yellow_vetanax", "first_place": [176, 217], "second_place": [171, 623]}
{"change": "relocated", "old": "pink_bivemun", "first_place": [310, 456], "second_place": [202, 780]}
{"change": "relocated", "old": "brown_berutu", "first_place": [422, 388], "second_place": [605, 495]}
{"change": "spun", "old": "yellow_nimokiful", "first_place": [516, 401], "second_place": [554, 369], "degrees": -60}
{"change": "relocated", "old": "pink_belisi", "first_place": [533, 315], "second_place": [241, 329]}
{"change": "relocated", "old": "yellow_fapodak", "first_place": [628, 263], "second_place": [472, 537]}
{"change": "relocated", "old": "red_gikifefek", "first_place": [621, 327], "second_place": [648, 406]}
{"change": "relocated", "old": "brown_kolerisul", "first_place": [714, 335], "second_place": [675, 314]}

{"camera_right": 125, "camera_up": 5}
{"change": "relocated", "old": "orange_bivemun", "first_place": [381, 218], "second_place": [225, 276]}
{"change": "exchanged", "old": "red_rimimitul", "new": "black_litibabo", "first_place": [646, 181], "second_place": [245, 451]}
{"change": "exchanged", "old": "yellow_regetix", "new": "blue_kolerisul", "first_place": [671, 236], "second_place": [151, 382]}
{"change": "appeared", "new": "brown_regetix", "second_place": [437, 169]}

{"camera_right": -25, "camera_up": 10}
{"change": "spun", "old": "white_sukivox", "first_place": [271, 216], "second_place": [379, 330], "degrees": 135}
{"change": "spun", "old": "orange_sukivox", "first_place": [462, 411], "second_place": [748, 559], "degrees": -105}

════════════════════

ASSIGNMENT: Go through the records above and repeat each one exactly.

COMPLETED EXERCISE:
yellow_vetanax", "first_place": [176, 217], "second_place": [171, 623]}
{"change": "relocated", "old": "pink_bivemun", "first_place": [310, 456], "second_place": [202, 780]}
{"change": "relocated", "old": "brown_berutu", "first_place": [422, 388], "second_place": [605, 495]}
{"change": "spun", "old": "yellow_nimokiful", "first_place": [516, 401], "second_place": [554, 369], "degrees": -60}
{"change": "relocated", "old": "pink_belisi", "first_place": [533, 315], "second_place": [241, 329]}
{"change": "relocated", "old": "yellow_fapodak", "first_place": [628, 263], "second_place": [472, 537]}
{"change": "relocated", "old": "red_gikifefek", "first_place": [621, 327], "second_place": [648, 406]}
{"change": "relocated", "old": "brown_kolerisul", "first_place": [714, 335], "second_place": [675, 314]}

{"camera_right": 125, "camera_up": 5}
{"change": "relocated", "old": "orange_bivemun", "first_place": [381, 218], "second_place": [225, 276]}
{"change": "exchanged", "old": "red_rimimitul", "new": "black_litibabo", "first_place": [646, 181], "second_place": [245, 451]}
{"change": "exchanged", "old": "yellow_regetix", "new": "blue_kolerisul", "first_place": [671, 236], "second_place": [151, 382]}
{"change": "appeared", "new": "brown_regetix", "second_place": [437, 169]}

{"camera_right": -25, "camera_up": 10}
{"change": "spun", "old": "white_sukivox", "first_place": [271, 216], "second_place": [379, 330], "degrees": 135}
{"change": "spun", "old": "orange_sukivox", "first_place": [462, 411], "second_place": [748, 559], "degrees": -105}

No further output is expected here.